- **DATA BLOCK**
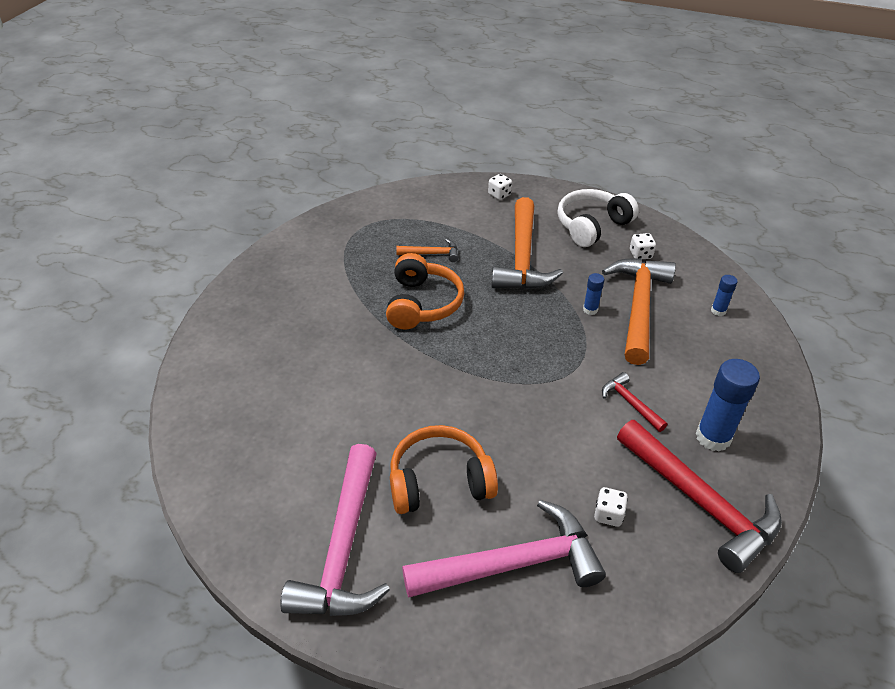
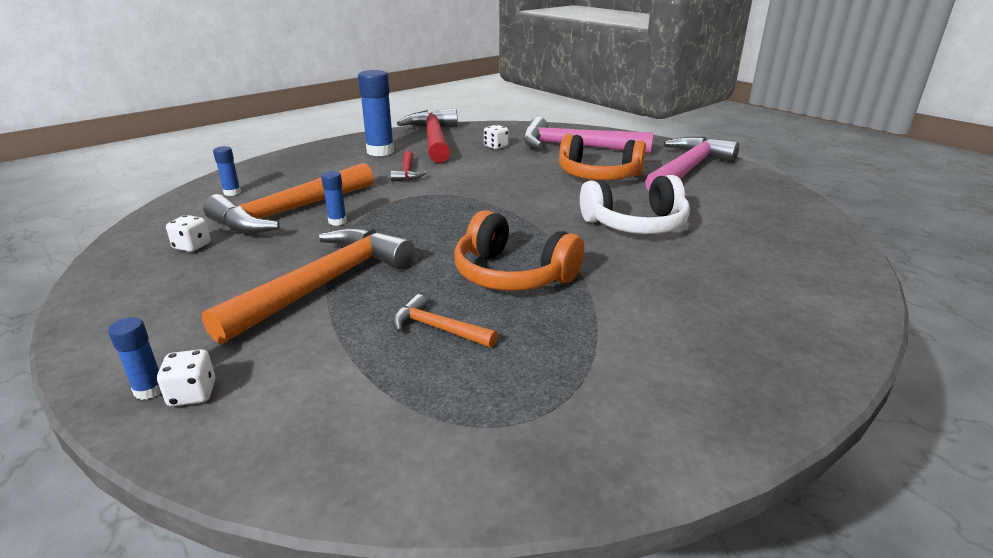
camera: 150 degrees left, 15 degrees down
orange headphones [386,253,464,329] -> orange headphones turned 90 degrees counterclockwise [454,210,584,291]
white headphones [557,189,639,247] -> white headphones moved to [580,175,690,234]
none -> blue glue stick [108,317,161,400]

- **TASK STATEMENT**
Everything from the line containing "white headphones [557,189,639,247]" through the last line above should be set down exactly; include no other lines.

- **SOLUTION TO THE PROBLEM**
white headphones [557,189,639,247] -> white headphones moved to [580,175,690,234]
none -> blue glue stick [108,317,161,400]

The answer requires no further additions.